## MATERIAL TO PROCESS
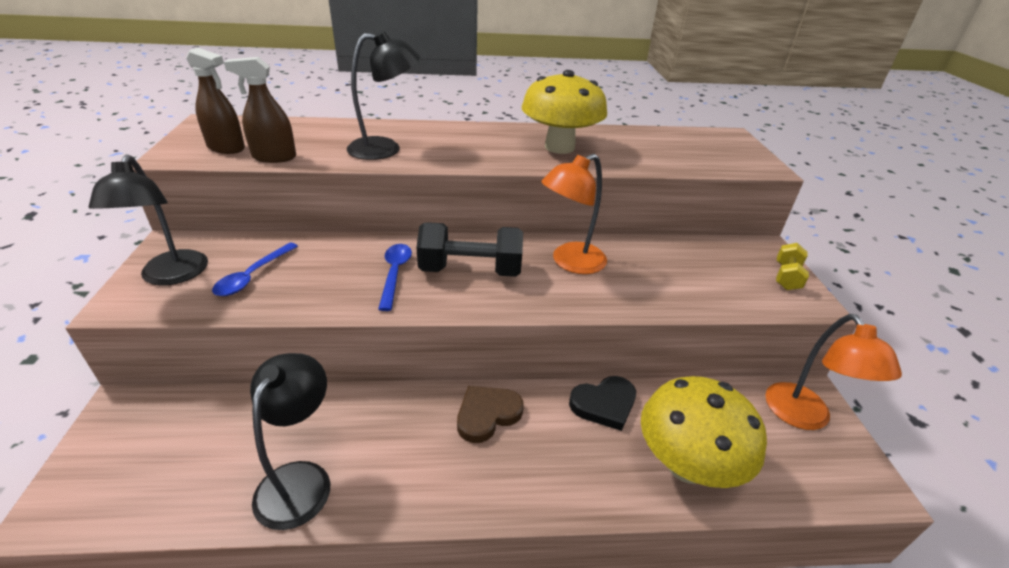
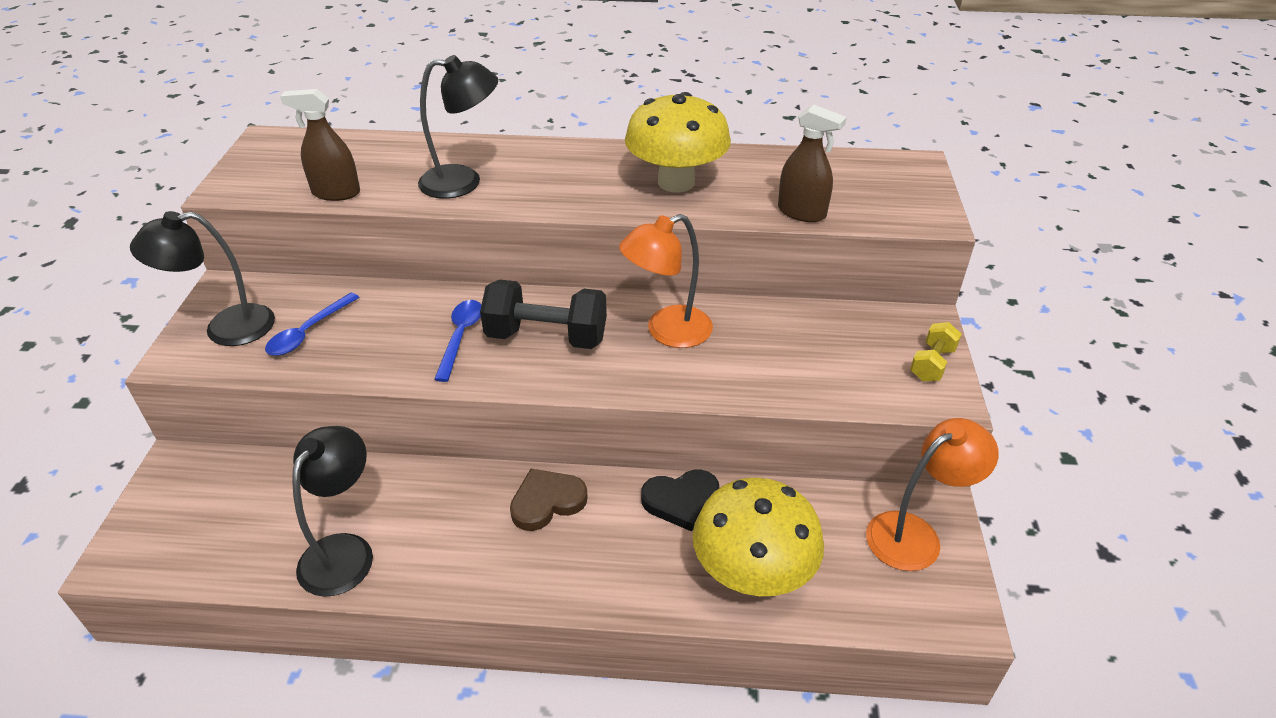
camera: 10 degrees right, 5 degrees up
black lamp [88,154,208,285] -> black lamp turned 75 degrees clockwise [130,211,275,346]
brown spray bottle [186,48,245,154] -> brown spray bottle moved to [778,104,847,222]
orange lamp [765,314,902,430] -> orange lamp turned 120 degrees counterclockwise [866,418,999,571]

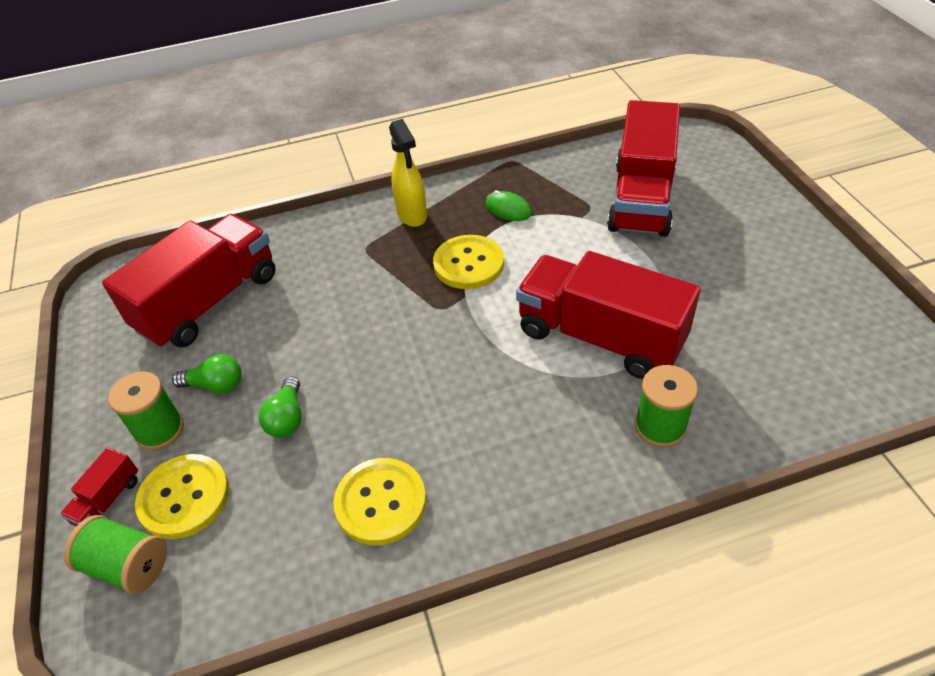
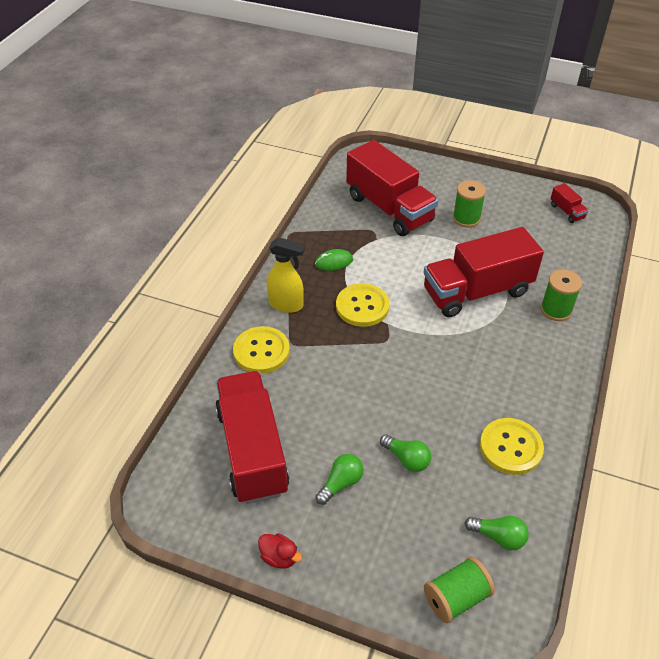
camera: 55 degrees left, 0 degrees up
red truck [60,448,138,526] -> red truck moved to [550,183,589,223]
green spool [108,371,184,450] -> green spool moved to [453,180,486,227]
yellow button [135,454,229,539] -> yellow button moved to [233,326,290,374]
none -> red duck [258,533,302,569]
none -> green light bulb [465,516,529,550]

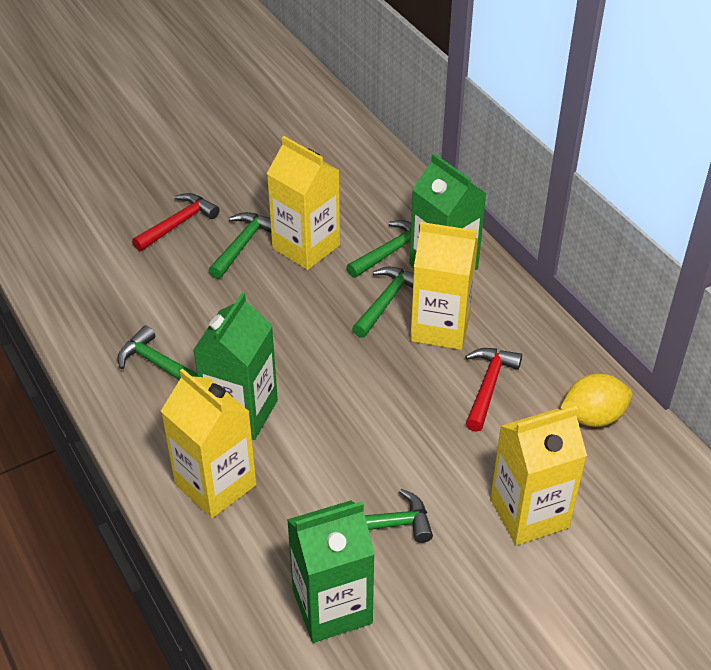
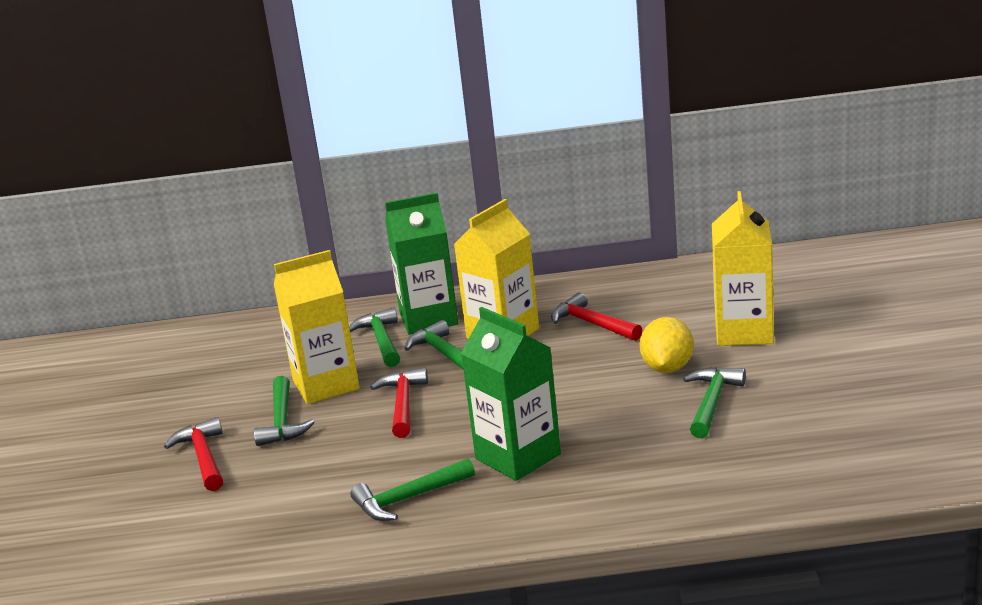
camera: 60 degrees left, 20 degrees down
yellow carton [161,369,256,518] -> none
green hammer [208,212,271,279] -> green hammer turned 150 degrees counterclockwise [254,376,314,446]
green carton [287,500,375,643] -> none
yellow lemon [560,373,632,427] -> yellow lemon moved to [640,317,694,373]
none -> red hammer [370,367,428,438]

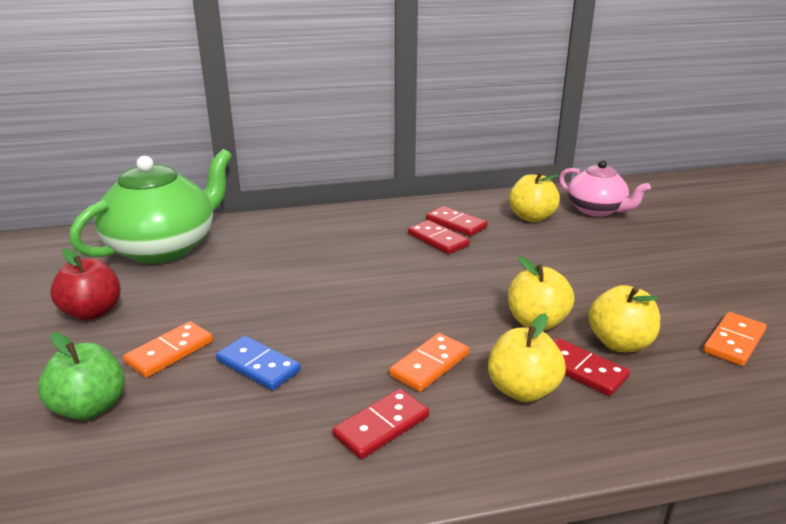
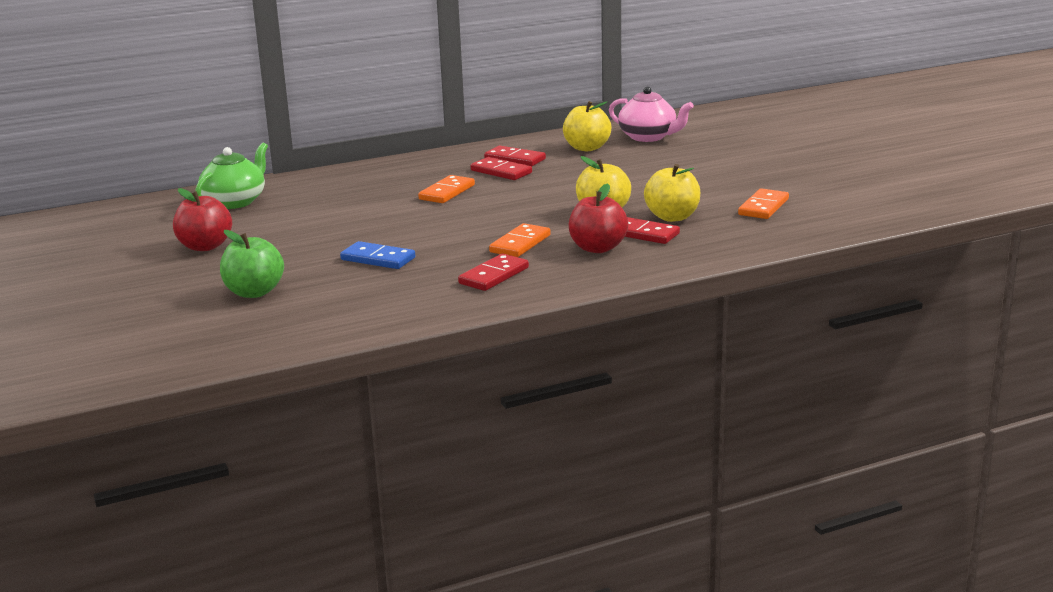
camera: 10 degrees left, 5 degrees down
green teapot [69,149,232,264] -> green teapot [195,142,268,209], size x0.60
orange domino [123,321,213,378] -> orange domino moved to [418,175,475,203]
yellow apple [488,313,566,402] -> red apple [569,183,628,253]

## WHAT IS EXPECTED
In the records, which lines mention the word "yellow"? Copy those lines.

## ANSWER
yellow button [135,454,229,539] -> yellow button moved to [233,326,290,374]
yellow carton [161,369,256,518] -> none
yellow lemon [560,373,632,427] -> yellow lemon moved to [640,317,694,373]
yellow apple [488,313,566,402] -> red apple [569,183,628,253]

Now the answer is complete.